### Your objective
Repeat every record below exactly, but leave out any pictures.

### Before-and-after scene images
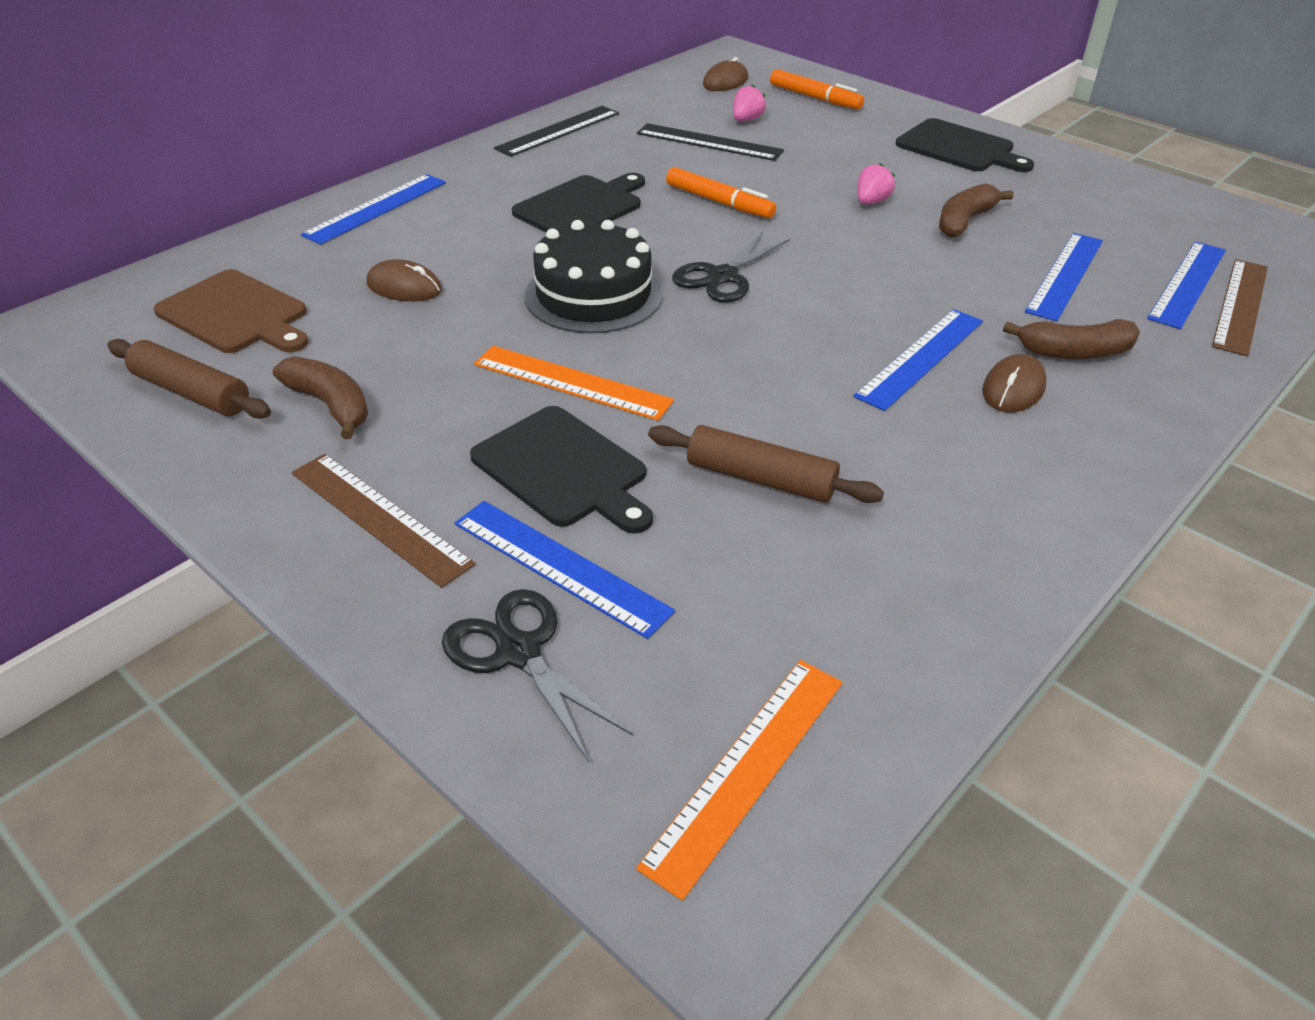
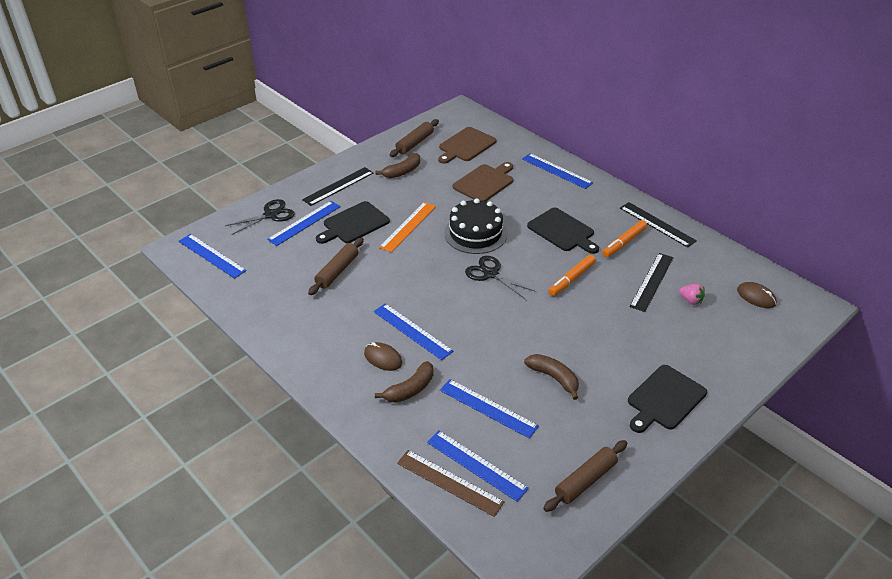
camera: 95 degrees right, 0 degrees up
(380, 517) = (338, 186): brown ruler -> black ruler
(404, 287) = (485, 182): brown mouse -> brown cutting board
(746, 769) = (212, 255): orange ruler -> blue ruler
(815, 98) = (738, 338): orange marker -> orange marker (624, 242)
(871, 202) = (577, 341): pink strawberry -> none
(1074, 352) = (410, 389): brown banana -> brown banana turned 135 degrees counterclockwise
(1145, 203) = (585, 480): none -> brown rolling pin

### The answer
camera: 95 degrees right, 0 degrees up
(380, 517) = (338, 186): brown ruler -> black ruler
(404, 287) = (485, 182): brown mouse -> brown cutting board
(746, 769) = (212, 255): orange ruler -> blue ruler
(815, 98) = (738, 338): orange marker -> orange marker (624, 242)
(871, 202) = (577, 341): pink strawberry -> none
(1074, 352) = (410, 389): brown banana -> brown banana turned 135 degrees counterclockwise
(1145, 203) = (585, 480): none -> brown rolling pin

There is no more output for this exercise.